[Directions for this task] Look in the material below for the line with "(334, 559) = (181, 473): red tree -> none" and the line with "(572, 493) = (432, 471): orange", then set down exactly those two lines and all lines between, nothing more.

[Data shown]
_ _ _
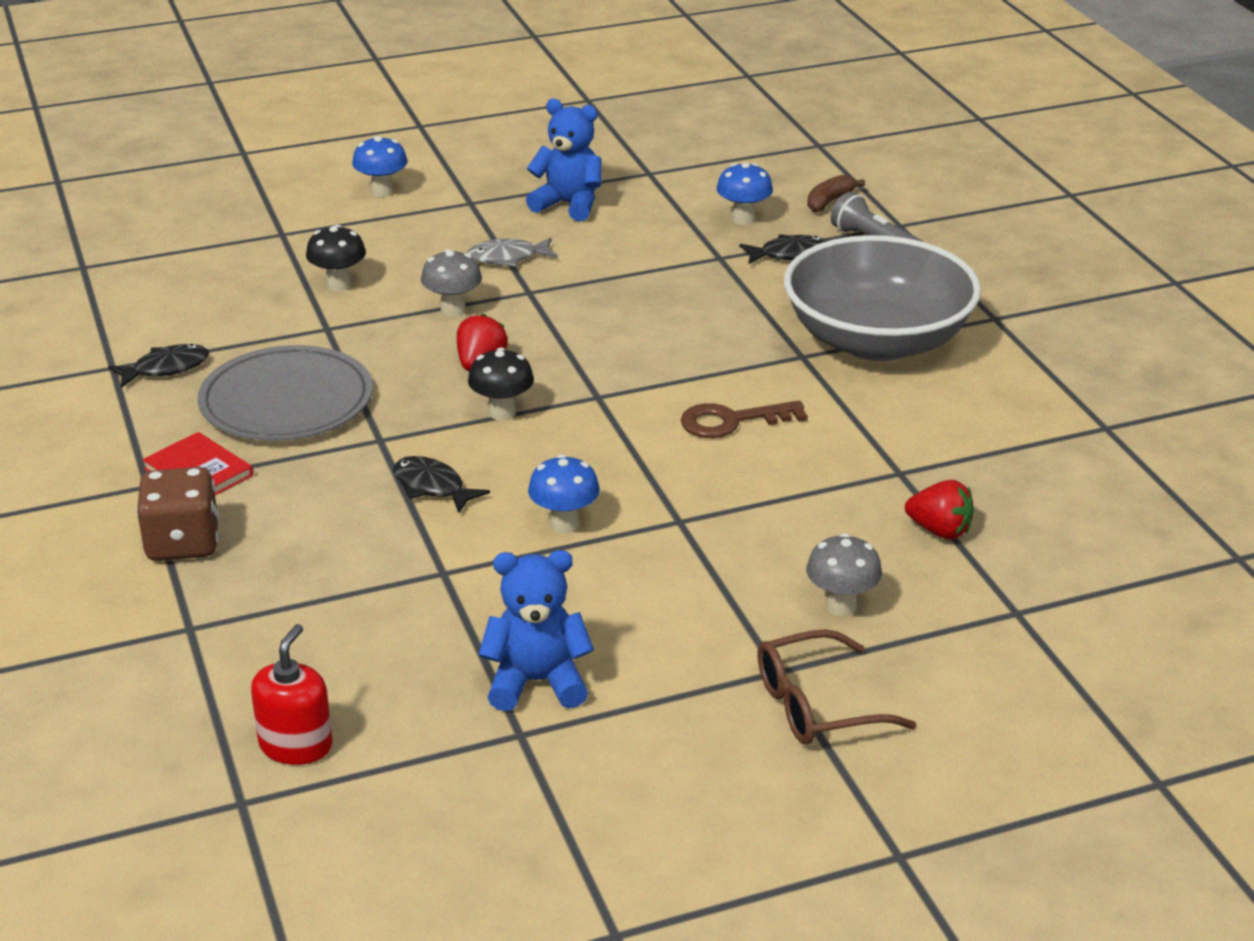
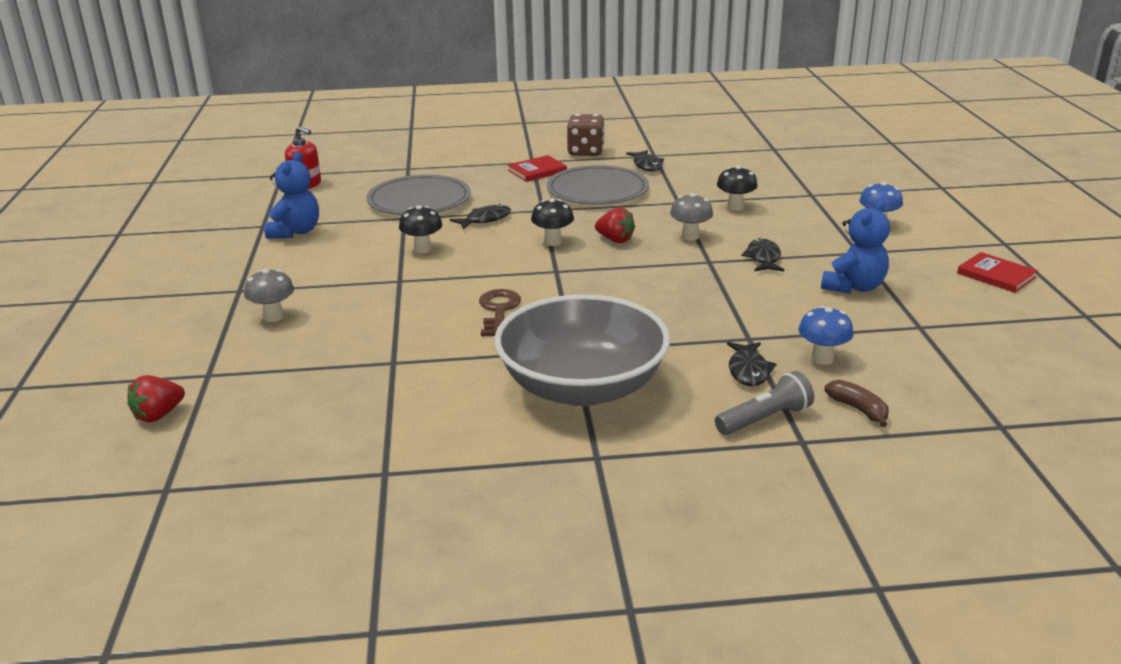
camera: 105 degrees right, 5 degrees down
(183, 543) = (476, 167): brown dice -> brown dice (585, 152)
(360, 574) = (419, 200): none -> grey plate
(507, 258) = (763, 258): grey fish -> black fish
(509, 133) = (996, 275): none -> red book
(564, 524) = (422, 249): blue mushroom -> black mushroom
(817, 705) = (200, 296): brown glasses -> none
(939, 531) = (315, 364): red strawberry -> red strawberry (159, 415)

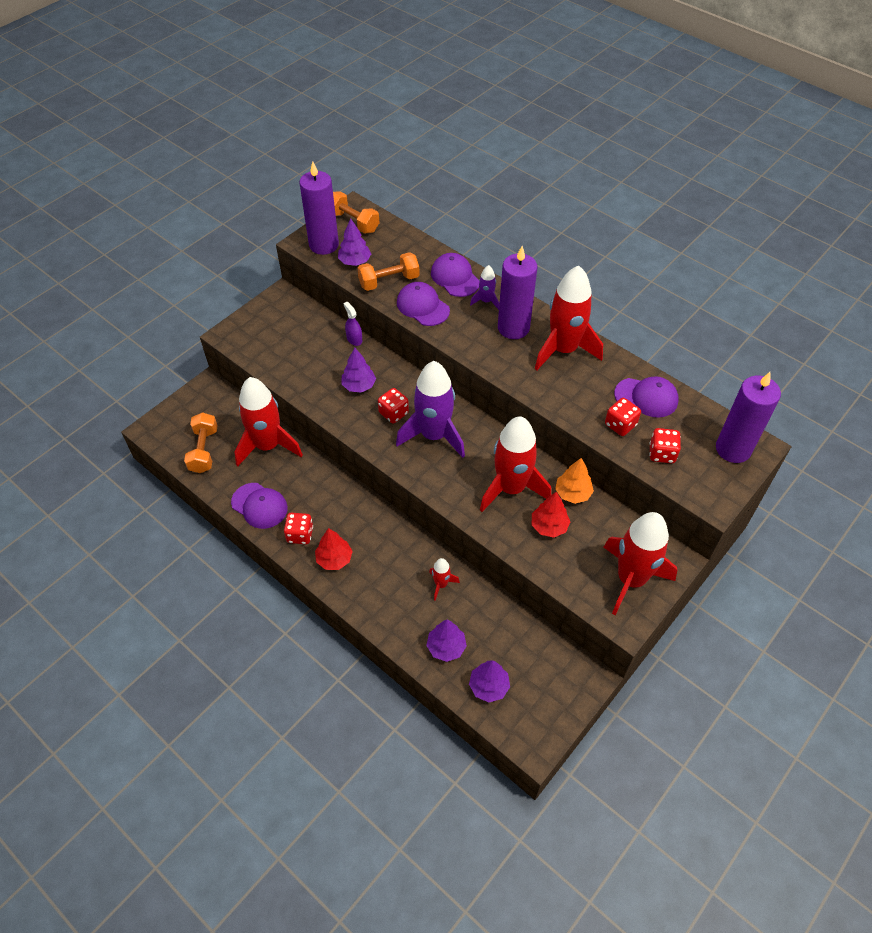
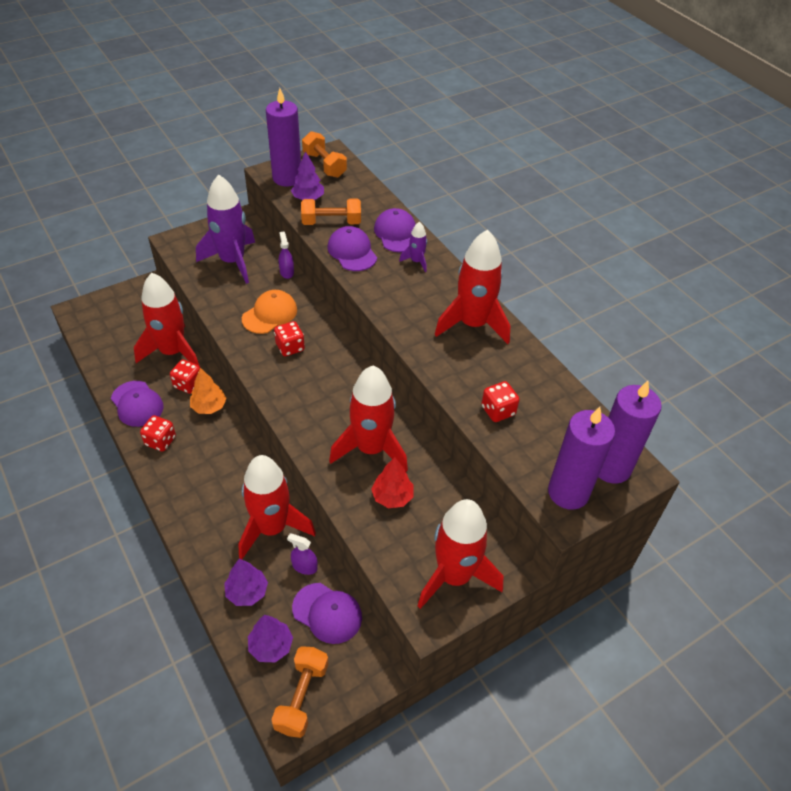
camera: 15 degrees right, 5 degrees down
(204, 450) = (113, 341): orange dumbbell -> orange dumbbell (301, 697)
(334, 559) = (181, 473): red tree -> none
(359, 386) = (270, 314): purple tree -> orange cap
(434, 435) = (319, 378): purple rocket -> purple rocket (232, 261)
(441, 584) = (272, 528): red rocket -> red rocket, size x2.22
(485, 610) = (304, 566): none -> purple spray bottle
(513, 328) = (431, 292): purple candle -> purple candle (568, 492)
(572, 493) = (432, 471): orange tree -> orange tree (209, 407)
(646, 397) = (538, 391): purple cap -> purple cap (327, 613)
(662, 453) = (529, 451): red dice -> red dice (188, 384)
_ _ _
[Answer to this problem]
(334, 559) = (181, 473): red tree -> none
(359, 386) = (270, 314): purple tree -> orange cap
(434, 435) = (319, 378): purple rocket -> purple rocket (232, 261)
(441, 584) = (272, 528): red rocket -> red rocket, size x2.22
(485, 610) = (304, 566): none -> purple spray bottle
(513, 328) = (431, 292): purple candle -> purple candle (568, 492)
(572, 493) = (432, 471): orange tree -> orange tree (209, 407)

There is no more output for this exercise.